Below are the records. Reproduce exactly the lines from the one containing "none -> blue 1x1 brick [622,141,669,188]" through the final line, and omit any pictures.

___ RECORDS SHOWN

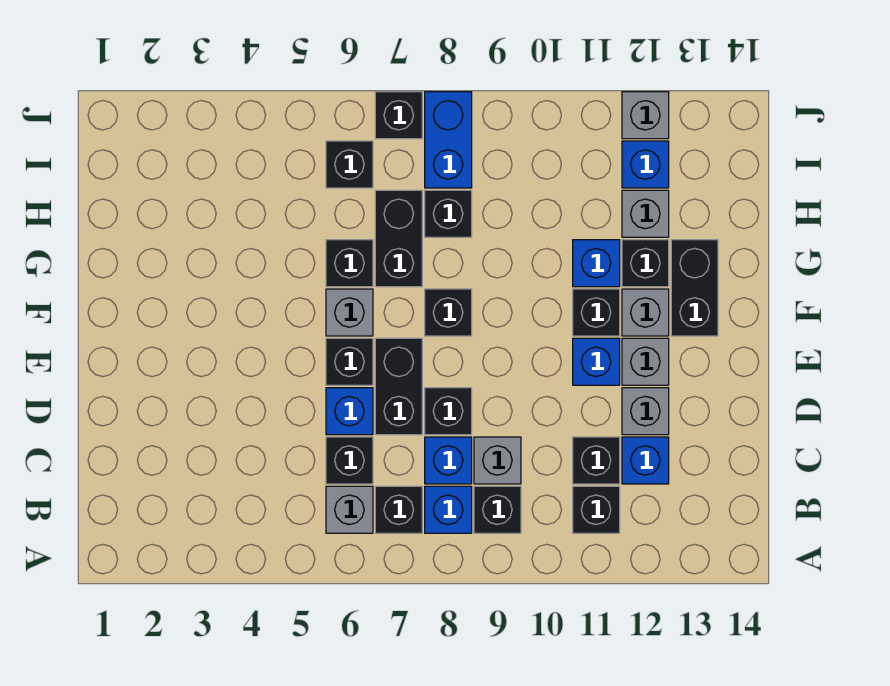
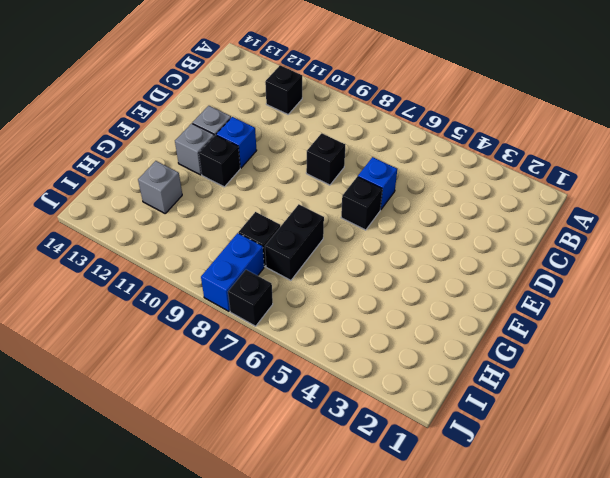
none -> grey 1x1 brick [326,486,373,533]
none -> black 1x1 brick [375,486,422,533]
none -> blue 1x1 brick [425,486,472,533]
none -> black 1x1 brick [474,486,521,533]

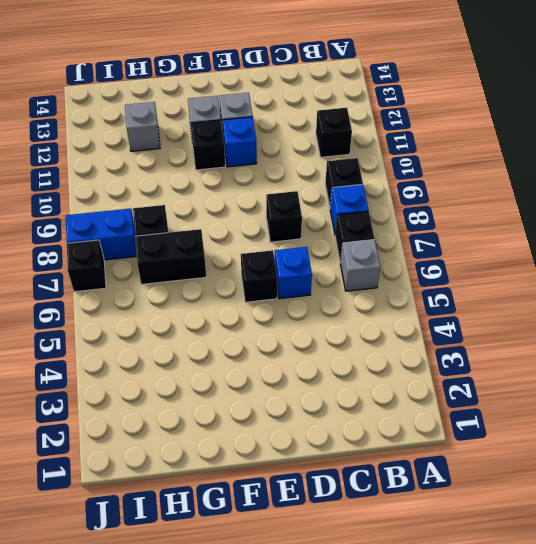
none -> black 1x1 brick [326,437,373,484]
none -> blue 1x1 brick [425,437,472,484]
none -> grey 1x1 brick [474,437,521,484]
none -> black 1x1 brick [573,437,620,484]

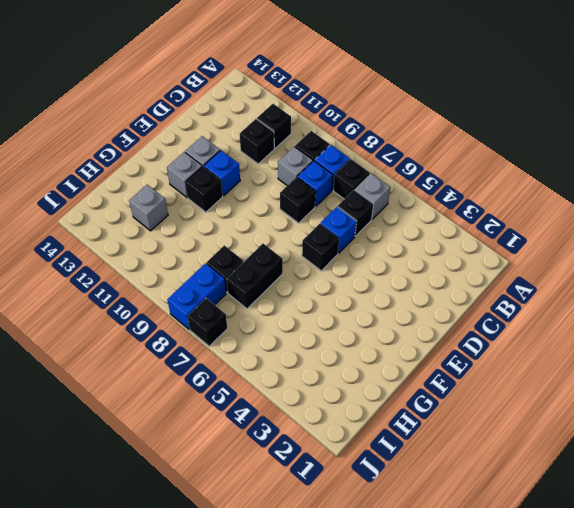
none -> blue 1x1 brick [622,437,669,484]
none -> black 1x2 brick [375,338,422,435]
none -> grey 1x1 brick [622,388,669,435]
none -> grey 1x1 brick [326,289,373,336]

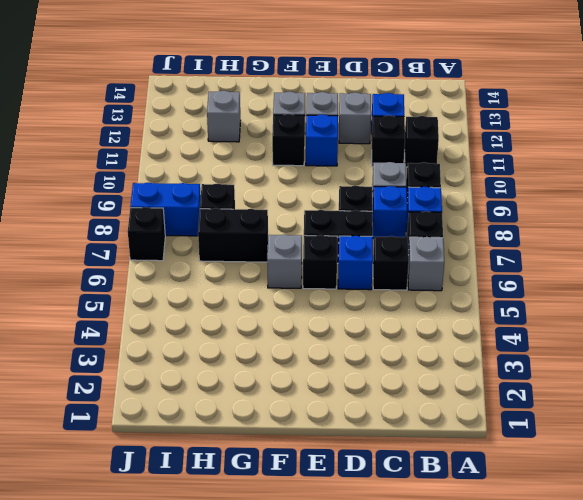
none -> black 1x1 brick [425,289,472,336]
none -> black 1x2 brick [671,240,718,336]
none -> black 1x1 brick [326,240,373,287]
none -> blue 1x1 brick [573,240,620,287]

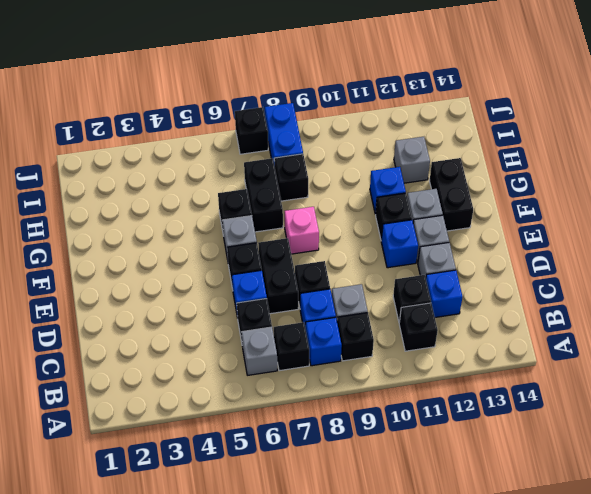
pink 1x1 brick [285,207,319,254] -> black 1x1 brick [425,289,472,336]
none -> black 1x1 brick [622,240,669,287]
none -> black 1x1 brick [326,141,373,188]
none -> blue 1x1 brick [622,141,669,188]
none -> grey 1x1 brick [622,92,669,139]

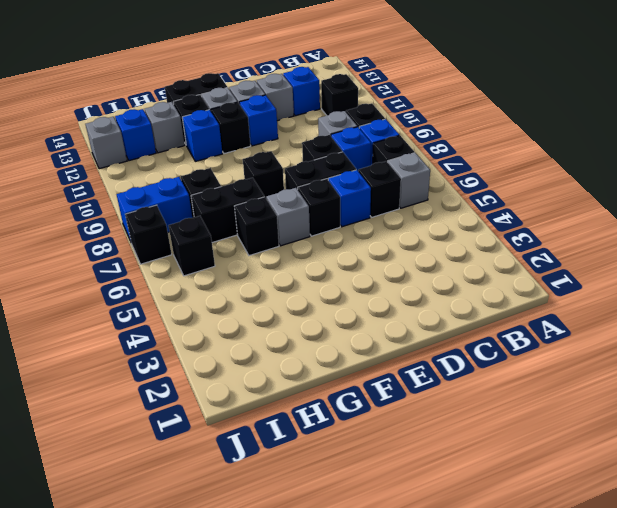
none -> black 1x1 brick [573,437,620,484]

______

● OUTPUT OF THE TASK
none -> blue 1x1 brick [622,141,669,188]
none -> grey 1x1 brick [622,92,669,139]

none -> black 1x1 brick [573,437,620,484]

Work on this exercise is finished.